Dataset content ->
================
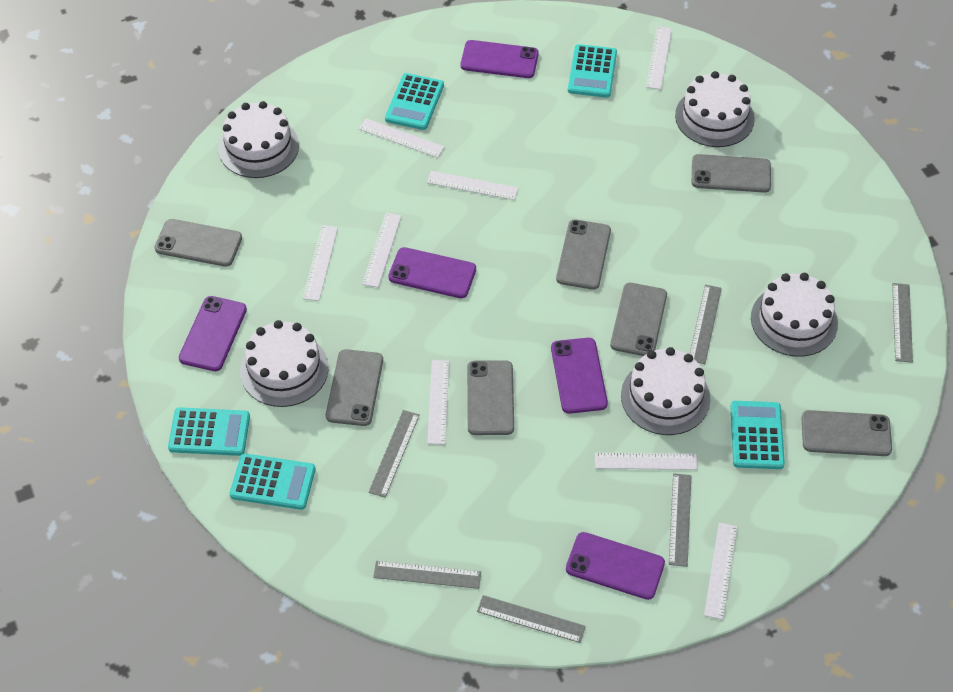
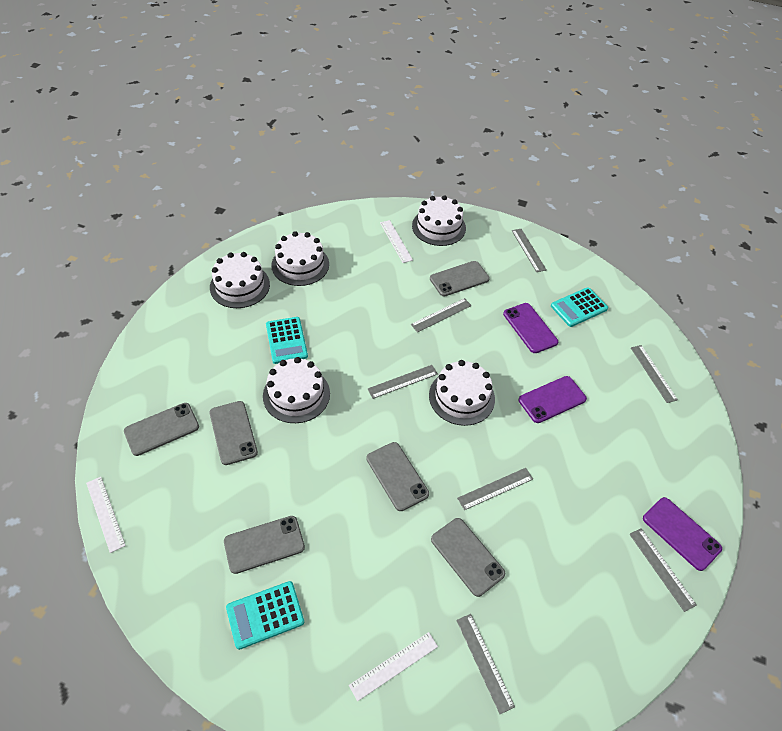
grey phone: 7 -> 6
grey ruler: 6 -> 7
purple phone: 5 -> 3
turquoise calculator: 5 -> 3
white ruler: 8 -> 3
================
Set all of the records down once more, letter for letter, with the images removed.

Answer space ->
grey phone: 7 -> 6
grey ruler: 6 -> 7
purple phone: 5 -> 3
turquoise calculator: 5 -> 3
white ruler: 8 -> 3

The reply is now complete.